Work item:
Using the material below, print a verbatim copy of every line from the one containing "red square: (159, 32) -> (95, 38), size x1.6" through the one containing "yellow cross: (235, 391) -> (130, 240), moved", inclusive, and omit the pictures.

(Beginning of Material shown)

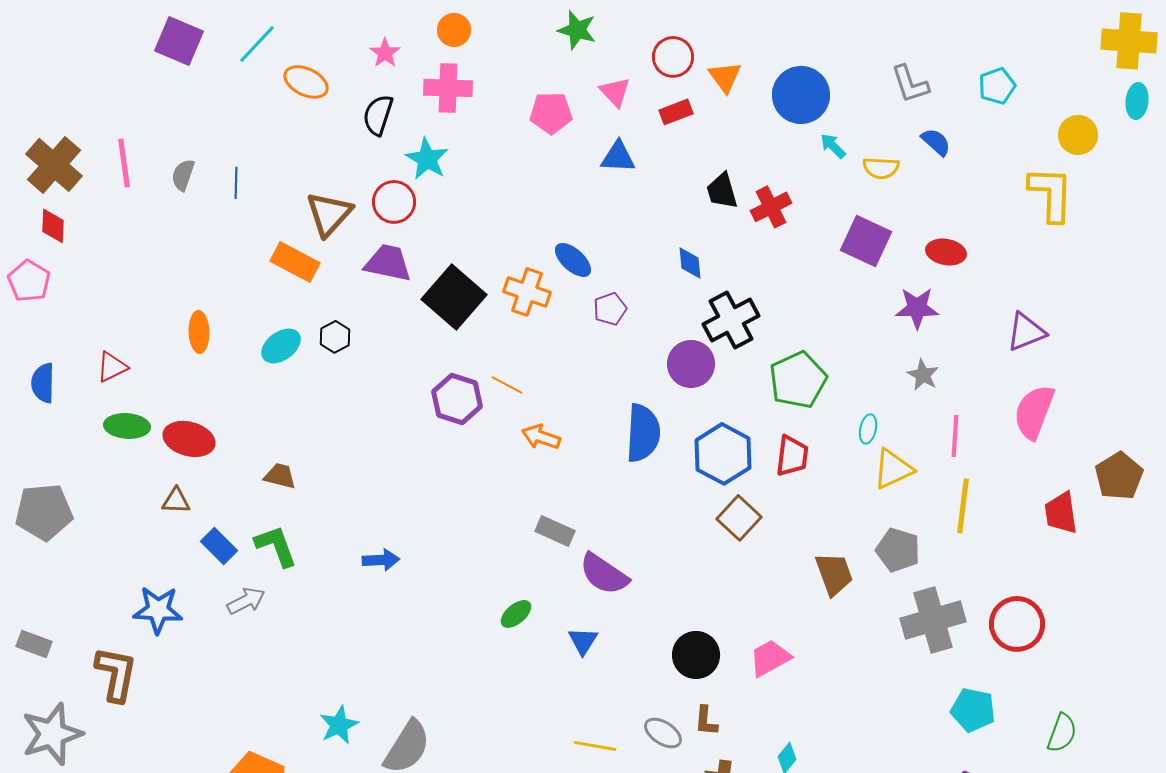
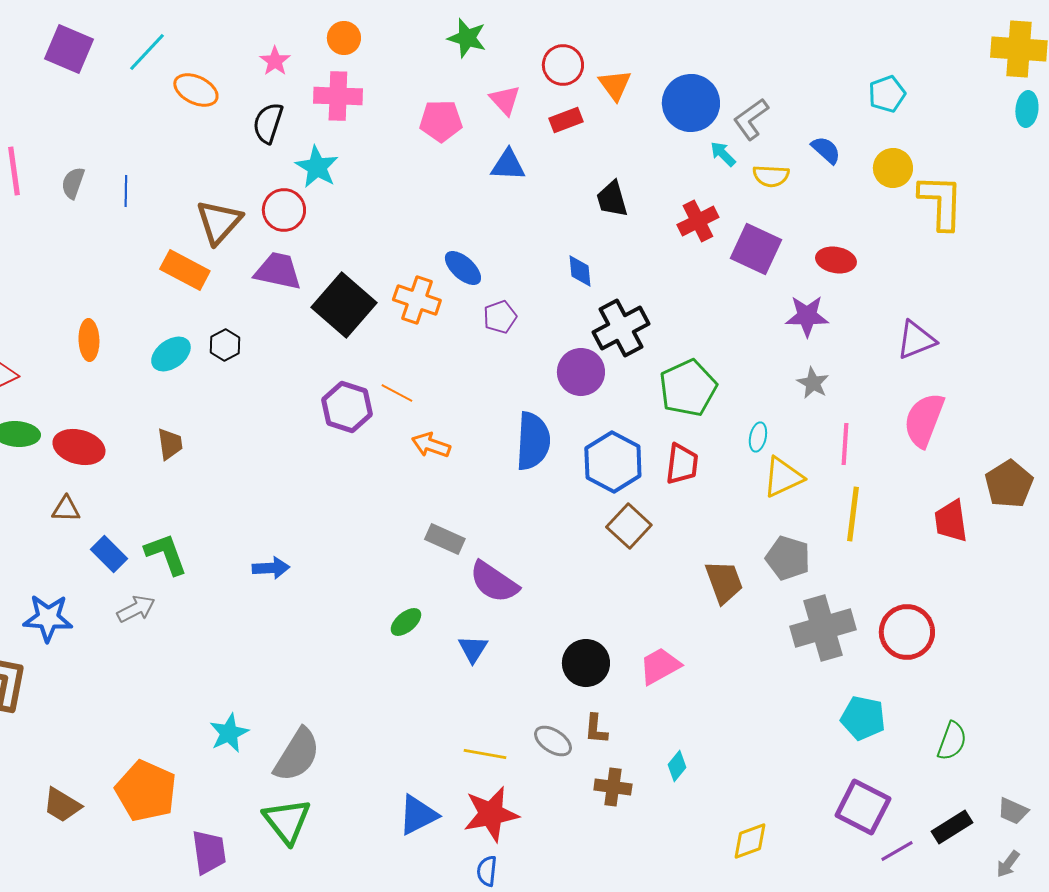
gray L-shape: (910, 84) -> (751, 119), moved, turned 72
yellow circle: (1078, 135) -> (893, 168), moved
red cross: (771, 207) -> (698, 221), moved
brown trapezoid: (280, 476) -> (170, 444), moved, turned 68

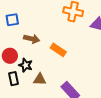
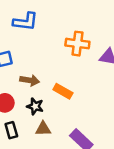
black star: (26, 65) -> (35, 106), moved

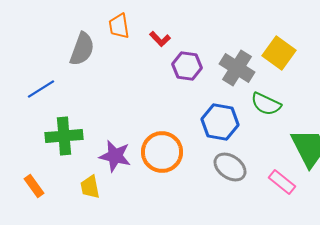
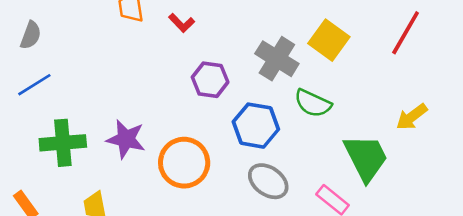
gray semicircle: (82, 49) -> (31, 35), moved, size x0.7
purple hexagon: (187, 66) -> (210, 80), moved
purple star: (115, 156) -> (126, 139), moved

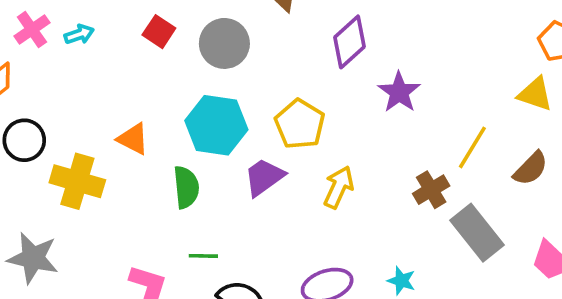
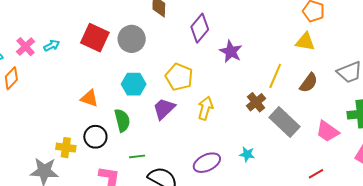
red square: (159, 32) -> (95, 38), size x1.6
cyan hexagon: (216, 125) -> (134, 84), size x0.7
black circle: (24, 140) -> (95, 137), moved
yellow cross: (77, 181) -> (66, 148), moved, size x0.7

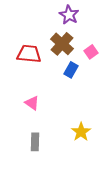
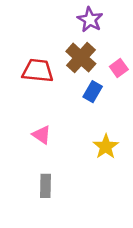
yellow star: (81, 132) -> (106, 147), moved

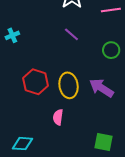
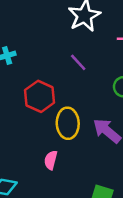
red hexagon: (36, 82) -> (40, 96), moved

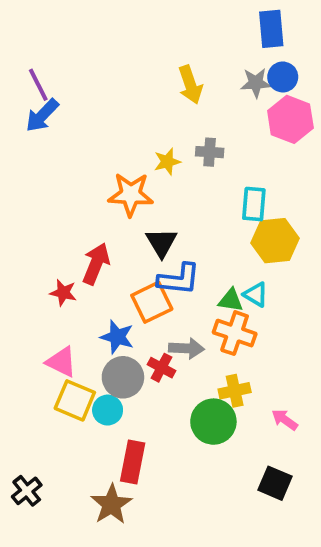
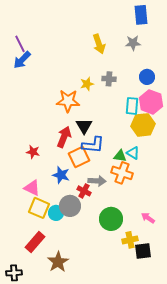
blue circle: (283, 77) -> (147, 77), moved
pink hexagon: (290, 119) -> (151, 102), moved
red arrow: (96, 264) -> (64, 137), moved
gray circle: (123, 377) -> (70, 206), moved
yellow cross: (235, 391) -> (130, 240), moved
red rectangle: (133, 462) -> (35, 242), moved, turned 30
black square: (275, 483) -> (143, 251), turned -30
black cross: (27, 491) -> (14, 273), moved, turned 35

(End of Material shown)
(Beginning of Material shown)

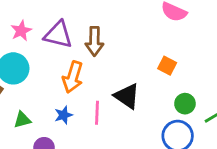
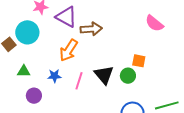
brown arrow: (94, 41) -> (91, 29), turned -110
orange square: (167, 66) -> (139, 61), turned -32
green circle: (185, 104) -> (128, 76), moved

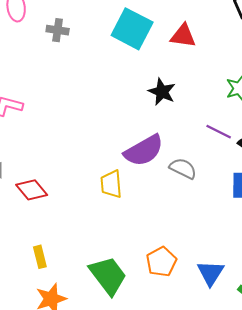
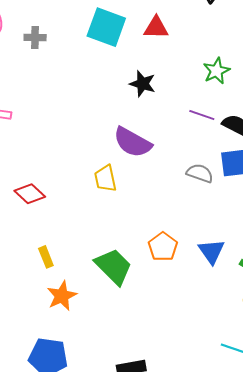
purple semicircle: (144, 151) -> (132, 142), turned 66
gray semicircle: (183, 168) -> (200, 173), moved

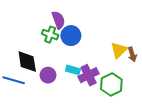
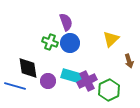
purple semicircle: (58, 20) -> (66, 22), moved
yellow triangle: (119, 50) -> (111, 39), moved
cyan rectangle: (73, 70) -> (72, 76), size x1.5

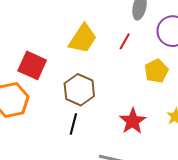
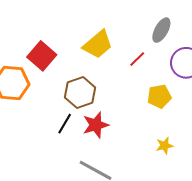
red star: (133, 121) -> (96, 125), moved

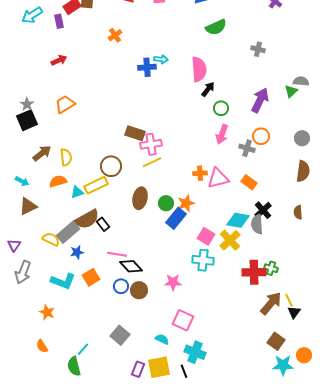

(End of Material shown)

Response:
red square: (159, 32) -> (95, 38), size x1.6
cyan hexagon: (216, 125) -> (134, 84), size x0.7
black circle: (24, 140) -> (95, 137), moved
yellow cross: (77, 181) -> (66, 148), moved, size x0.7

yellow star: (81, 132) -> (106, 147), moved

red hexagon: (36, 82) -> (40, 96), moved

blue circle: (283, 77) -> (147, 77), moved
pink hexagon: (290, 119) -> (151, 102), moved
red arrow: (96, 264) -> (64, 137), moved
gray circle: (123, 377) -> (70, 206), moved
yellow cross: (235, 391) -> (130, 240), moved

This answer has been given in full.